- WORK INSTRUCTIONS
Restate word for word the lines of the material below, from the line with "purple plate H7:J7" to the line with "yellow brick F7:G7", both lines included, and no others.
(PROVIDED DATA)
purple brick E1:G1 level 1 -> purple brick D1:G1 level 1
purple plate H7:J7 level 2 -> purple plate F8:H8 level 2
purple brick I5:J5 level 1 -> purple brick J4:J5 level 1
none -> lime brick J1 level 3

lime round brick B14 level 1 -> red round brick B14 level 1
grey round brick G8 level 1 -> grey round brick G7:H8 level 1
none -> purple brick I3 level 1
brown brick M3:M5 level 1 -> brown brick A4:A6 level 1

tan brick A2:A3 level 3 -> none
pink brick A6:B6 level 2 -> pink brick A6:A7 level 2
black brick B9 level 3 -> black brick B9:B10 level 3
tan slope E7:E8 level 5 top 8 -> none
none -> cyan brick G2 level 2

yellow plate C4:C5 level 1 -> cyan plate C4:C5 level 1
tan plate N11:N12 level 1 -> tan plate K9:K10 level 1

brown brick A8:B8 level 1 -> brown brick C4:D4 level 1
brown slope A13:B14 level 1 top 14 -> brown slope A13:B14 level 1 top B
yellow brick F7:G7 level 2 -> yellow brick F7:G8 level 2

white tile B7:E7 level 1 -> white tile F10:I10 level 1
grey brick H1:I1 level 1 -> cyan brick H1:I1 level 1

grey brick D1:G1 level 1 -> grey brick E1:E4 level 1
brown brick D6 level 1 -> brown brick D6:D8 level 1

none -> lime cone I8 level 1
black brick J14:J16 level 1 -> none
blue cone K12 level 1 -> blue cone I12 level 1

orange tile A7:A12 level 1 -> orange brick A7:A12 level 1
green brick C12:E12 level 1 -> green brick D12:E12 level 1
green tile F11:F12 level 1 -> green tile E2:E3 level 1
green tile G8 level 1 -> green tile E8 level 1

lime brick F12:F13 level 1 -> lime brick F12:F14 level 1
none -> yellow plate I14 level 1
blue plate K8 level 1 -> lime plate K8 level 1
(End PROVIDED DATA)
- ANSWER TO THIS PROBLEM
purple plate H7:J7 level 2 -> purple plate F8:H8 level 2
purple brick I5:J5 level 1 -> purple brick J4:J5 level 1
none -> lime brick J1 level 3

lime round brick B14 level 1 -> red round brick B14 level 1
grey round brick G8 level 1 -> grey round brick G7:H8 level 1
none -> purple brick I3 level 1
brown brick M3:M5 level 1 -> brown brick A4:A6 level 1

tan brick A2:A3 level 3 -> none
pink brick A6:B6 level 2 -> pink brick A6:A7 level 2
black brick B9 level 3 -> black brick B9:B10 level 3
tan slope E7:E8 level 5 top 8 -> none
none -> cyan brick G2 level 2

yellow plate C4:C5 level 1 -> cyan plate C4:C5 level 1
tan plate N11:N12 level 1 -> tan plate K9:K10 level 1

brown brick A8:B8 level 1 -> brown brick C4:D4 level 1
brown slope A13:B14 level 1 top 14 -> brown slope A13:B14 level 1 top B
yellow brick F7:G7 level 2 -> yellow brick F7:G8 level 2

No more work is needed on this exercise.